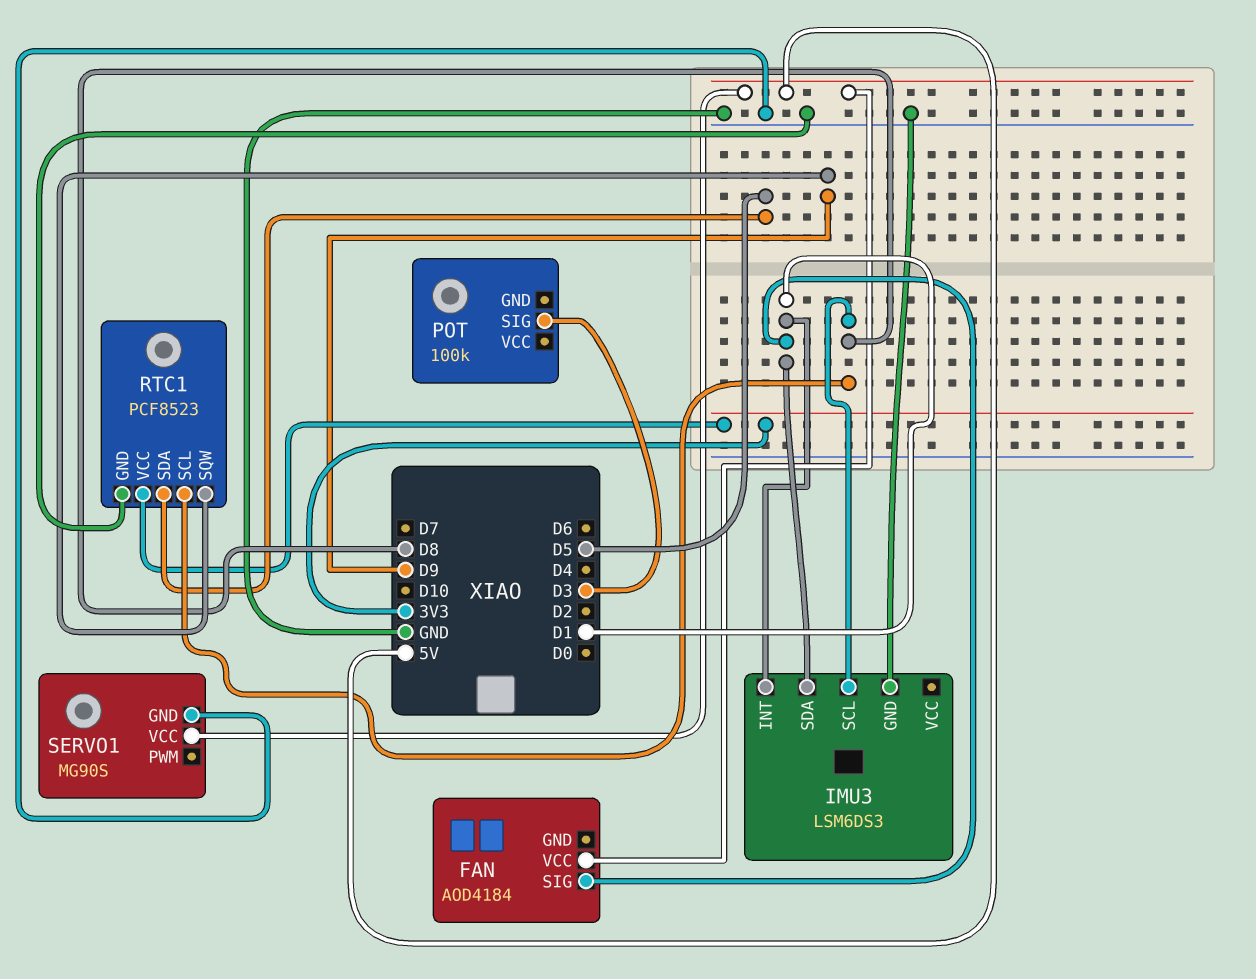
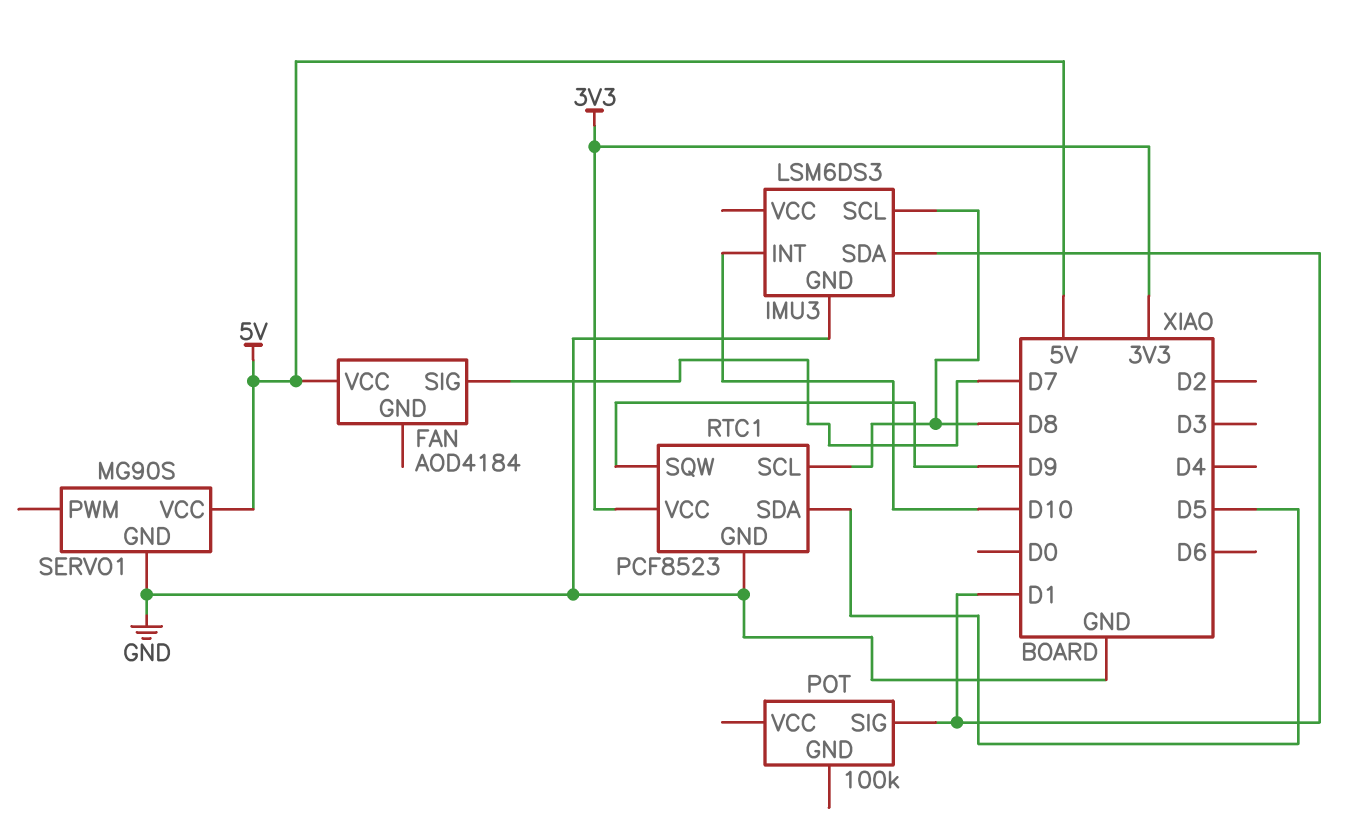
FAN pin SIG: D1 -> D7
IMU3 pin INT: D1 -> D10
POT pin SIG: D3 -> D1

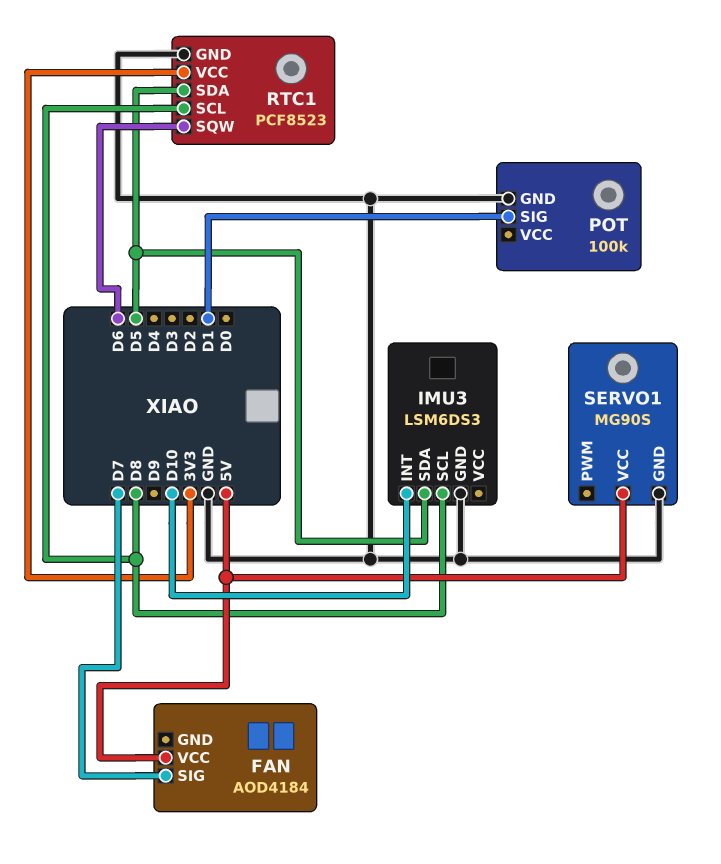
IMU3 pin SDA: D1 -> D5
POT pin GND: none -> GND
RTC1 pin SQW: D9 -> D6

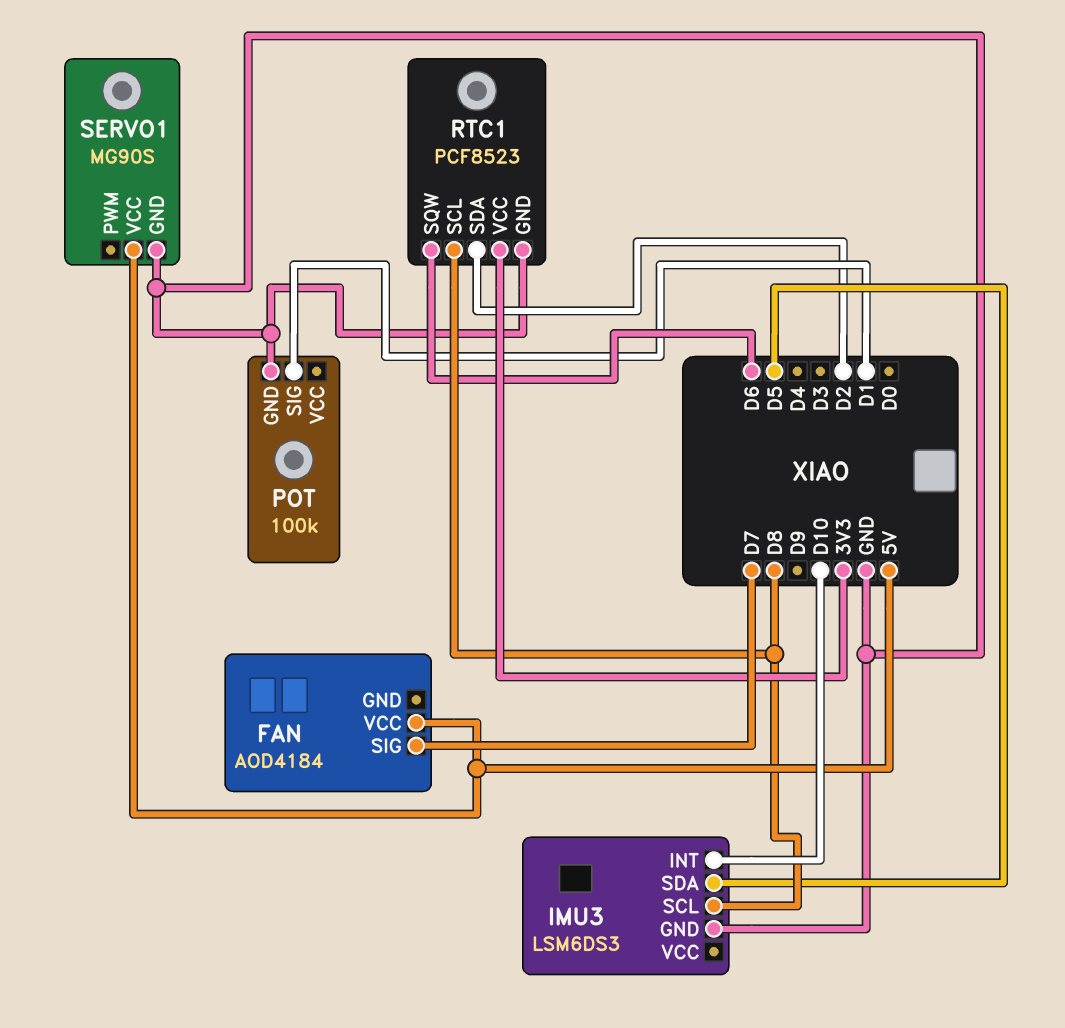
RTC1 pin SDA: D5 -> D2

##############################

(Description of the task) An exact printout of the listing is needed, minus any pictures it contains.

(Finished task)
FAN pin SIG: D1 -> D7
IMU3 pin INT: D1 -> D10
POT pin SIG: D3 -> D1

IMU3 pin SDA: D1 -> D5
POT pin GND: none -> GND
RTC1 pin SQW: D9 -> D6

RTC1 pin SDA: D5 -> D2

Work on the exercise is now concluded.